* Exercise
Copy out every record below, word for word.

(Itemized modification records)

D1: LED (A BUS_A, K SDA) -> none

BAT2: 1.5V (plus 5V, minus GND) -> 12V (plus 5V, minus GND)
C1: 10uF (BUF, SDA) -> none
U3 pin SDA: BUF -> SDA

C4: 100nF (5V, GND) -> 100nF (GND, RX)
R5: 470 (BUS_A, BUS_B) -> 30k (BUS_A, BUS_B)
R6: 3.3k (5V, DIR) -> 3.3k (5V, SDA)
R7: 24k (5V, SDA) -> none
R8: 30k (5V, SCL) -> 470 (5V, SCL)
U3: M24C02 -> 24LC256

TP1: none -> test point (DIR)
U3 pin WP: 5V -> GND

* Solution for this task
D1: LED (A BUS_A, K SDA) -> none

BAT2: 1.5V (plus 5V, minus GND) -> 12V (plus 5V, minus GND)
C1: 10uF (BUF, SDA) -> none
U3 pin SDA: BUF -> SDA

C4: 100nF (5V, GND) -> 100nF (GND, RX)
R5: 470 (BUS_A, BUS_B) -> 30k (BUS_A, BUS_B)
R6: 3.3k (5V, DIR) -> 3.3k (5V, SDA)
R7: 24k (5V, SDA) -> none
R8: 30k (5V, SCL) -> 470 (5V, SCL)
U3: M24C02 -> 24LC256

TP1: none -> test point (DIR)
U3 pin WP: 5V -> GND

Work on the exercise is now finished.